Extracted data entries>
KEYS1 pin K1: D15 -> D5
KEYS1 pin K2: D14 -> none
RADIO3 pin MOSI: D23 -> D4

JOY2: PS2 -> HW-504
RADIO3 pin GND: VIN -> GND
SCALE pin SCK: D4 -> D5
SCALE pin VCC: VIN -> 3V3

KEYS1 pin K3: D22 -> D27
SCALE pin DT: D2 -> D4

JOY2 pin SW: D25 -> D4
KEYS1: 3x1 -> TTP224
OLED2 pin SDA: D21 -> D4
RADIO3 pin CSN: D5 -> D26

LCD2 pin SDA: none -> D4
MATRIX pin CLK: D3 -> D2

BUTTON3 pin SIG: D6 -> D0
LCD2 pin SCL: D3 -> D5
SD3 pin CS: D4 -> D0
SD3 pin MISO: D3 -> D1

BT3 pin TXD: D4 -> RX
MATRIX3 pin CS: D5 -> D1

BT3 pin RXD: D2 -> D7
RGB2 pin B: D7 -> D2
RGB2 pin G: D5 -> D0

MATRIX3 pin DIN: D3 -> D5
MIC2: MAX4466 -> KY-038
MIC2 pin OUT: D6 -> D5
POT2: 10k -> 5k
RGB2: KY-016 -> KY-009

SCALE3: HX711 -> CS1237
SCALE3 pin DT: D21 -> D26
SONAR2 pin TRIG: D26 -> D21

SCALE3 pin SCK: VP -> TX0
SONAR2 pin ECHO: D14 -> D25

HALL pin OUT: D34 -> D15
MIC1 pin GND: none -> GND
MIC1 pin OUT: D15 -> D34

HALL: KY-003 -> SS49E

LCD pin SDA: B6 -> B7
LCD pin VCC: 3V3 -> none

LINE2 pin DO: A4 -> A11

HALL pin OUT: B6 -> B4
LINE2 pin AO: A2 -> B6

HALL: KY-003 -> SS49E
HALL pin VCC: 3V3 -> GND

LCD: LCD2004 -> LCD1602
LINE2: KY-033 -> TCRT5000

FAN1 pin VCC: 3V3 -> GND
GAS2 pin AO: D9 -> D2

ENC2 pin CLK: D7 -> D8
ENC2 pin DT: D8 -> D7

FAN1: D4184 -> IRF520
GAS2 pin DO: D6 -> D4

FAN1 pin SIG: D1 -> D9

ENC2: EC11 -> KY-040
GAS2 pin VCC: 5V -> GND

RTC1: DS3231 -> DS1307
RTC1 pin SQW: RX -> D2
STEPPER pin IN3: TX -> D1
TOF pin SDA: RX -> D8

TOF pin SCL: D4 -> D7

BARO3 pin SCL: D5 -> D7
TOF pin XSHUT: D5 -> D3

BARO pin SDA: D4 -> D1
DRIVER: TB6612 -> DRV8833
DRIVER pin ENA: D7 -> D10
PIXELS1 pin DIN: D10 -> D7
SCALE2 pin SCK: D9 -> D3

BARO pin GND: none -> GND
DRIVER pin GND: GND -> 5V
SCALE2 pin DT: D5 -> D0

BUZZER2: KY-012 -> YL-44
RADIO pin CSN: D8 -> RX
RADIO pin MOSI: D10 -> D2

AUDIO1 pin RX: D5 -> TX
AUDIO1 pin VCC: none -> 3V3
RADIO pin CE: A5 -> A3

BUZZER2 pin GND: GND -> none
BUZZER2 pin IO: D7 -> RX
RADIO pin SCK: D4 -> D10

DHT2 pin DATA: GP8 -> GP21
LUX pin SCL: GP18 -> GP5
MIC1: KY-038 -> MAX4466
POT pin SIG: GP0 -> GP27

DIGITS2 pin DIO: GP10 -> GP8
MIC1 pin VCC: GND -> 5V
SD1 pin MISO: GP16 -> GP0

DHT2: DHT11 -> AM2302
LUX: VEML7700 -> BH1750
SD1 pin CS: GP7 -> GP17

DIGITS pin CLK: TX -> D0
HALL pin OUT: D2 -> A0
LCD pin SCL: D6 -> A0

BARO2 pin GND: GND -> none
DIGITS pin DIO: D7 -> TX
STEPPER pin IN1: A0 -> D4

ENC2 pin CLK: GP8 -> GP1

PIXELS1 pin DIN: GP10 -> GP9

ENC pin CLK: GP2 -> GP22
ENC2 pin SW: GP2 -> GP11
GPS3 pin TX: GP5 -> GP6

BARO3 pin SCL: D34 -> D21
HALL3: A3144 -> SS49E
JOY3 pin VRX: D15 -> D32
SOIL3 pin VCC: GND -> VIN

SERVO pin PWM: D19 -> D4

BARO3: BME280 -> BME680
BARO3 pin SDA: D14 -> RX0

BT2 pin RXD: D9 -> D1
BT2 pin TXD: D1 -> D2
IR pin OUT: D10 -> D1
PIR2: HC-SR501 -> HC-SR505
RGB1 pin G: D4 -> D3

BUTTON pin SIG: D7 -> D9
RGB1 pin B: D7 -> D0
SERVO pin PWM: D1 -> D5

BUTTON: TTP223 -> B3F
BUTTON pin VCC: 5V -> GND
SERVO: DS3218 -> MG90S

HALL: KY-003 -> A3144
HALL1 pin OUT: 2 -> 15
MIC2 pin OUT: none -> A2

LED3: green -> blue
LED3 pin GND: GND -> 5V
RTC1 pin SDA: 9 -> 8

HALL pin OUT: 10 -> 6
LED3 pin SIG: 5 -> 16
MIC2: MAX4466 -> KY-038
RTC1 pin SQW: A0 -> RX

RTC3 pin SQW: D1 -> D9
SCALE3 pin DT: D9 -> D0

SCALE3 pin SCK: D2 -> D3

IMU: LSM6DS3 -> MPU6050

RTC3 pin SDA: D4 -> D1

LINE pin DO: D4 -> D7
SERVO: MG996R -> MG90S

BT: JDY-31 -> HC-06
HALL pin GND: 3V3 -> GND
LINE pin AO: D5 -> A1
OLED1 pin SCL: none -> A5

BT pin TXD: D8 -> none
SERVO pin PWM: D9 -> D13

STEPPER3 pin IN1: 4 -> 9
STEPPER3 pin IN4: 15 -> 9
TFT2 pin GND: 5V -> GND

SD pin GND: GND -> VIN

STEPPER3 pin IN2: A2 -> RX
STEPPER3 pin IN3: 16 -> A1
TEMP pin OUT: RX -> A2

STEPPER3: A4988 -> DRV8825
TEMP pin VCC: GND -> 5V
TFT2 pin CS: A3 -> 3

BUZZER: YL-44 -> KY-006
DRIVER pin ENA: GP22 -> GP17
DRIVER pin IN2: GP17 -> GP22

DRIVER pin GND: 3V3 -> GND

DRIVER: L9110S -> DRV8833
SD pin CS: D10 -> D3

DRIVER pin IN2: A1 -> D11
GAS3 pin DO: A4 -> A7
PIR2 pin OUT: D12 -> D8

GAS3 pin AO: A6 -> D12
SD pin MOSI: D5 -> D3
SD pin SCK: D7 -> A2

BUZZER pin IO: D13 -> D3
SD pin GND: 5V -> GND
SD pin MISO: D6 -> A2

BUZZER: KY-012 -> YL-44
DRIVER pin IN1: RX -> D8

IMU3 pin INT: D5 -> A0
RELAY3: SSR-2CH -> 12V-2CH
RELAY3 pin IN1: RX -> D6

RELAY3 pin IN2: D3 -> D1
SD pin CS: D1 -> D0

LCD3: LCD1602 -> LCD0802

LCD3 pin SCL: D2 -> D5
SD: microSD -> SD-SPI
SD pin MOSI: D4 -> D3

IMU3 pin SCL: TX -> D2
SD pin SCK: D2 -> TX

WHAT TO WORK ON>
Using the data above, reproduce exactly the lines between those holding "STEPPER3 pin IN4: 15 -> 9" and "SD pin MOSI: D5 -> D3", inclusive, and no others.

WORKED SOLUTION>
STEPPER3 pin IN4: 15 -> 9
TFT2 pin GND: 5V -> GND

SD pin GND: GND -> VIN

STEPPER3 pin IN2: A2 -> RX
STEPPER3 pin IN3: 16 -> A1
TEMP pin OUT: RX -> A2

STEPPER3: A4988 -> DRV8825
TEMP pin VCC: GND -> 5V
TFT2 pin CS: A3 -> 3

BUZZER: YL-44 -> KY-006
DRIVER pin ENA: GP22 -> GP17
DRIVER pin IN2: GP17 -> GP22

DRIVER pin GND: 3V3 -> GND

DRIVER: L9110S -> DRV8833
SD pin CS: D10 -> D3

DRIVER pin IN2: A1 -> D11
GAS3 pin DO: A4 -> A7
PIR2 pin OUT: D12 -> D8

GAS3 pin AO: A6 -> D12
SD pin MOSI: D5 -> D3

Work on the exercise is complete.